WORK REQUIRED =
The line containing "SW202: button (GND, NET9)" marks the start, and the last line of the records below marks the end. Print that run exactly and nothing else.

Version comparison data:
########################################

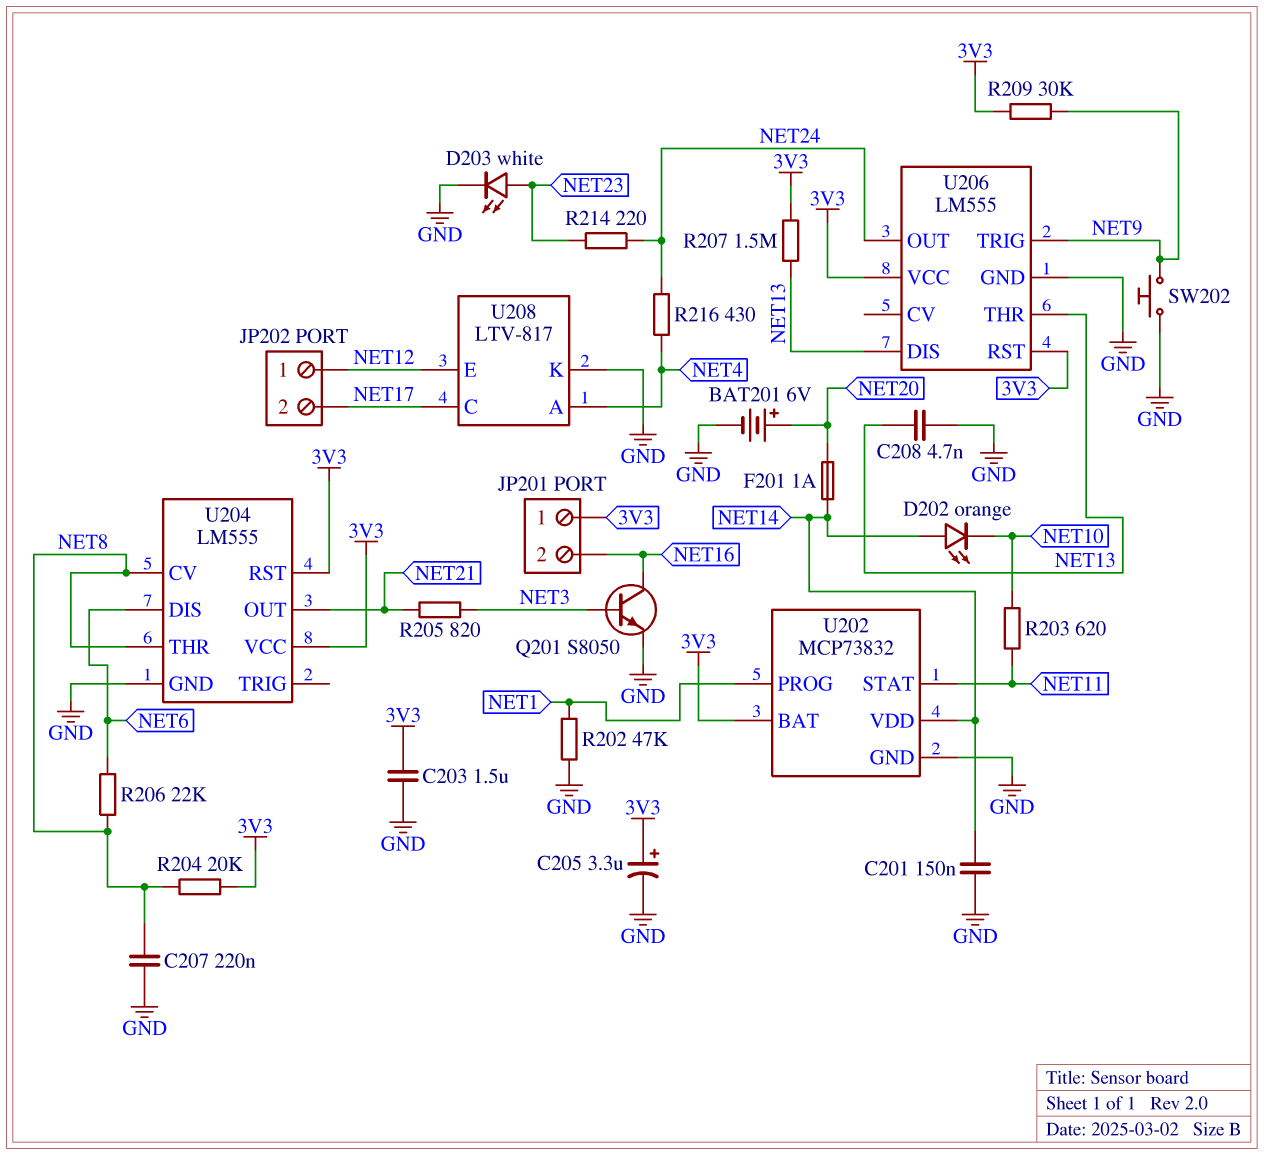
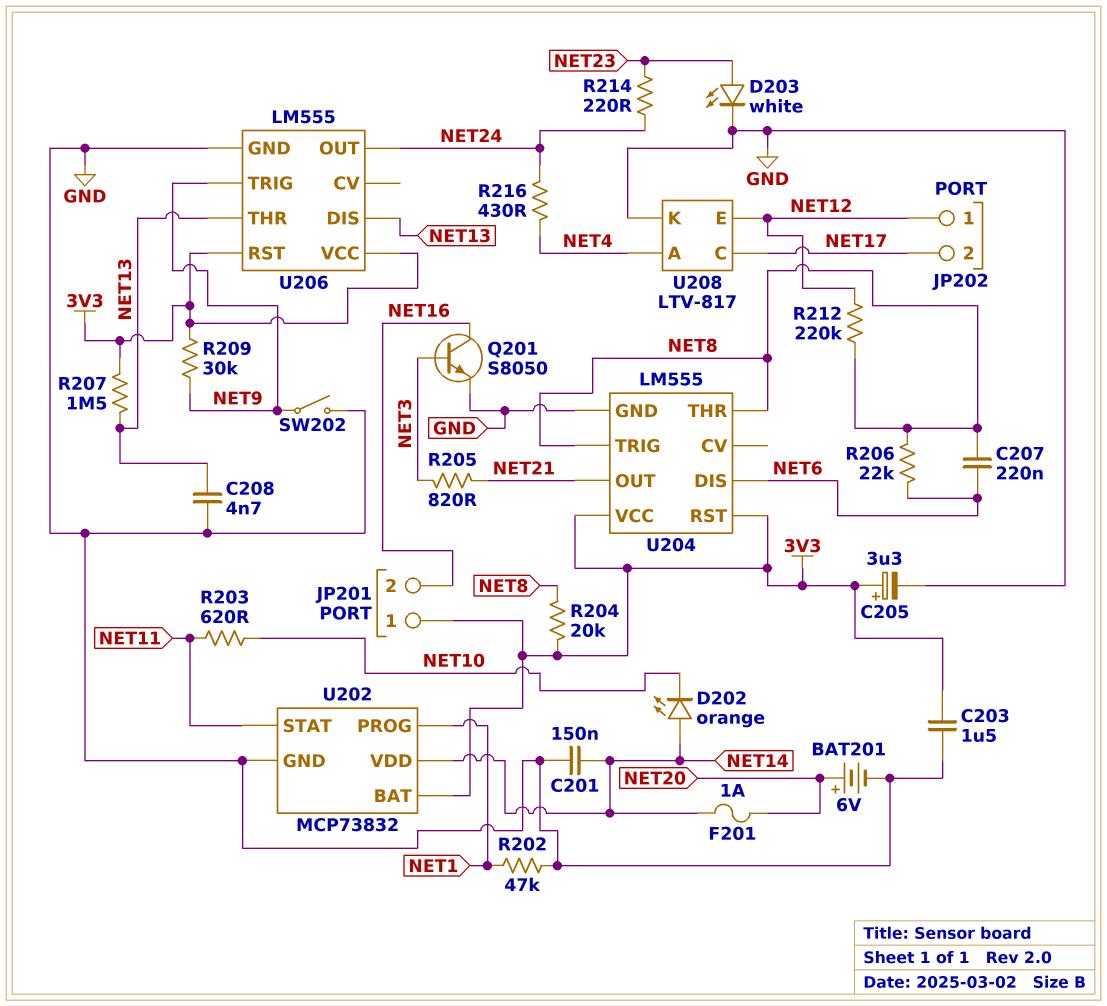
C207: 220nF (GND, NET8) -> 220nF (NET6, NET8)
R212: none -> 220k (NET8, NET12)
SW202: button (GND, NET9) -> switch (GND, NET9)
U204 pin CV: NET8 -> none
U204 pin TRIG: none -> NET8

########################################

TASK RESULT =
SW202: button (GND, NET9) -> switch (GND, NET9)
U204 pin CV: NET8 -> none
U204 pin TRIG: none -> NET8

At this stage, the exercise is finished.